Data in this exercise —
= = = =
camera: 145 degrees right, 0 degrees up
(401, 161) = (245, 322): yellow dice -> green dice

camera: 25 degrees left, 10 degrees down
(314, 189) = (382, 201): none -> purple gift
= = = =
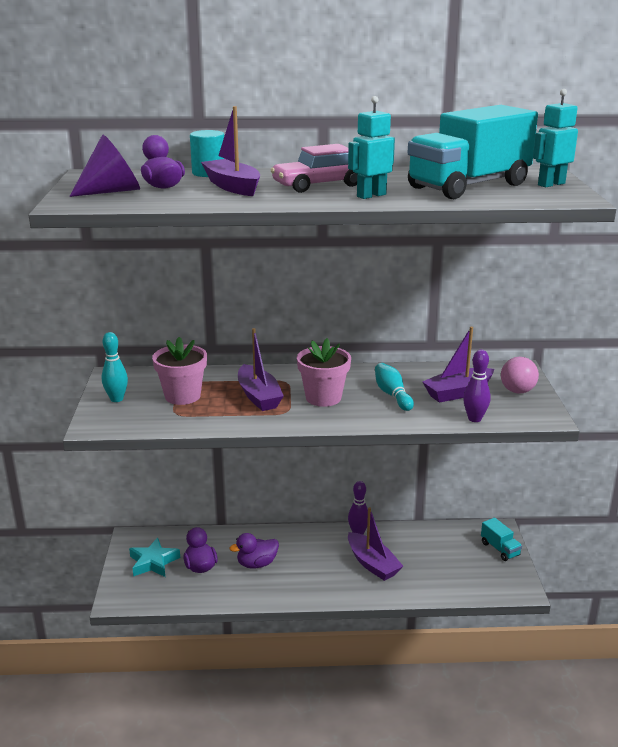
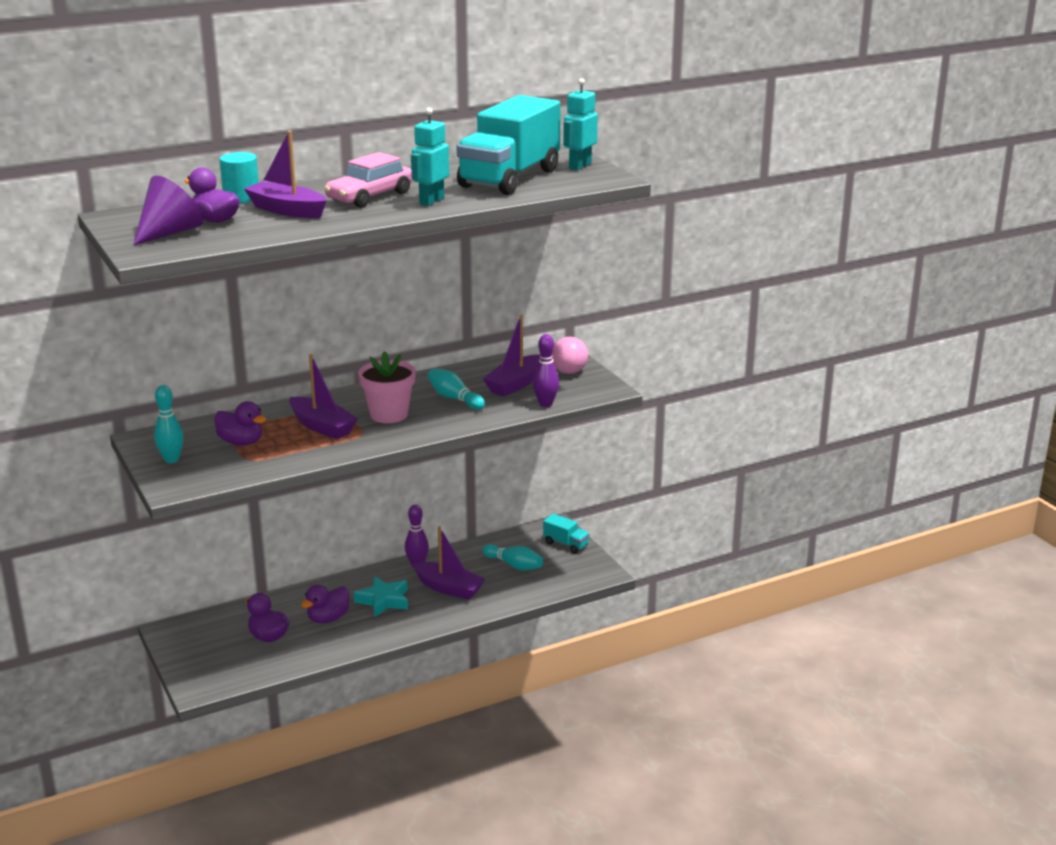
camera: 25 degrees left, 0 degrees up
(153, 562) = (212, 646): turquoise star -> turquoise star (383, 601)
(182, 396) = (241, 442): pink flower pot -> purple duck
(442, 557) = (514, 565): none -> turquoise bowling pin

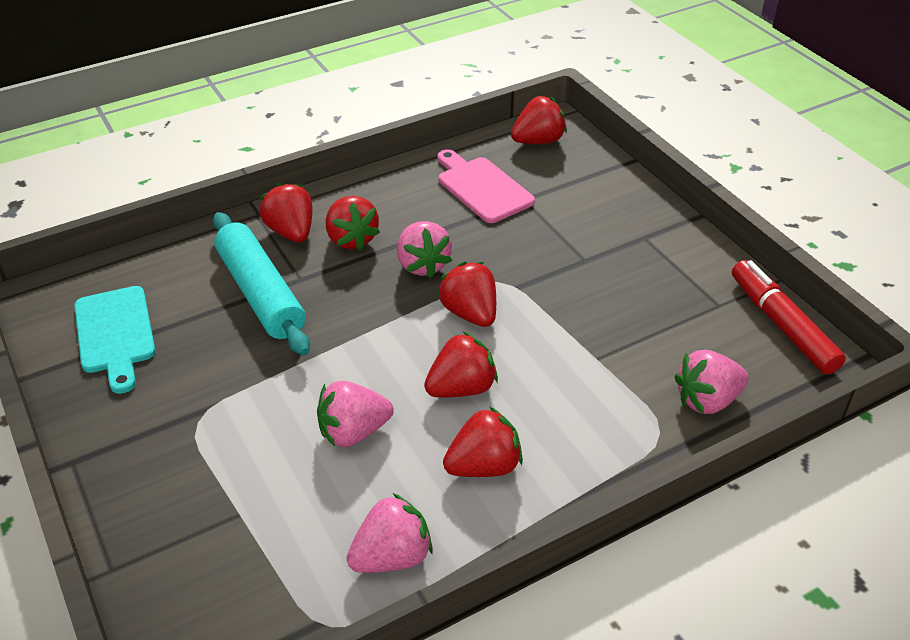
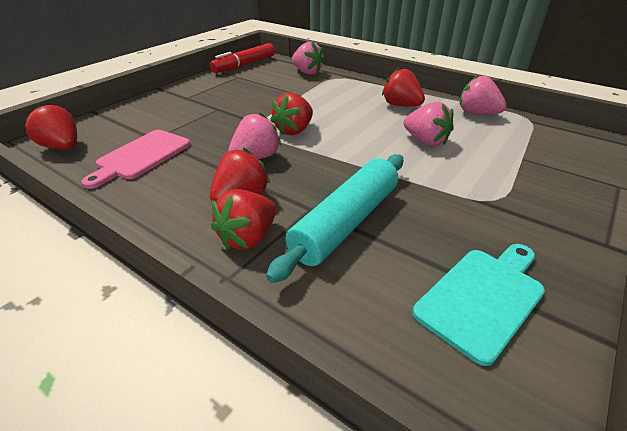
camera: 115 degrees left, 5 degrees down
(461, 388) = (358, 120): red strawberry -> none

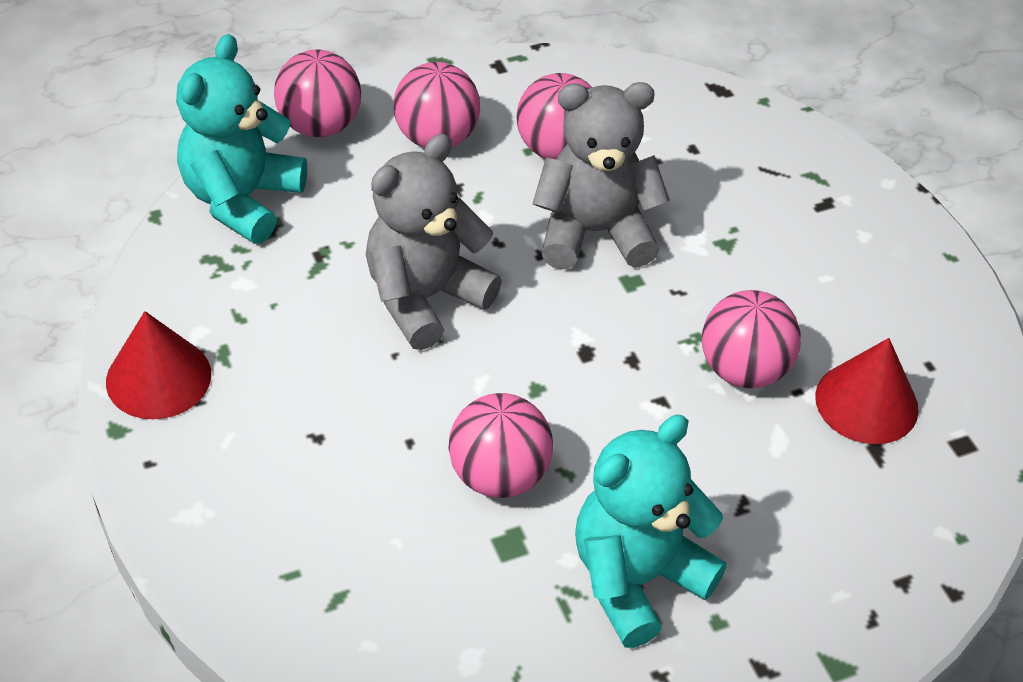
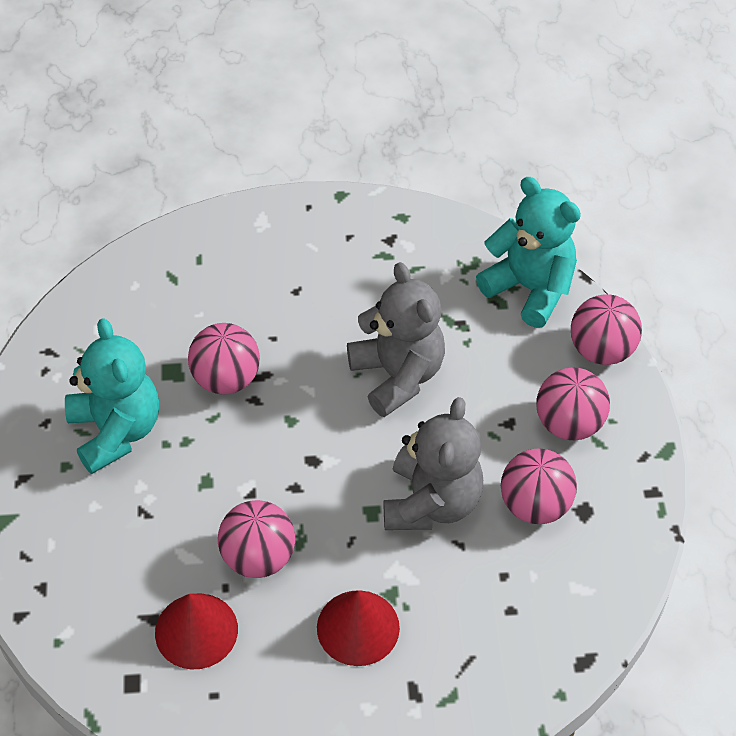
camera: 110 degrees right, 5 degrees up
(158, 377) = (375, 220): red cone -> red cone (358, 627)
= = = =
Exercise directions — Leaving out each picture, repeat exactly the lines above from the one that contains "(153, 562) = (212, 646): turquoise" through the one that contains "(158, 377) = (375, 220): red".

Solution for this exercise —
(153, 562) = (212, 646): turquoise star -> turquoise star (383, 601)
(182, 396) = (241, 442): pink flower pot -> purple duck
(442, 557) = (514, 565): none -> turquoise bowling pin

camera: 115 degrees left, 5 degrees down
(461, 388) = (358, 120): red strawberry -> none

camera: 110 degrees right, 5 degrees up
(158, 377) = (375, 220): red cone -> red cone (358, 627)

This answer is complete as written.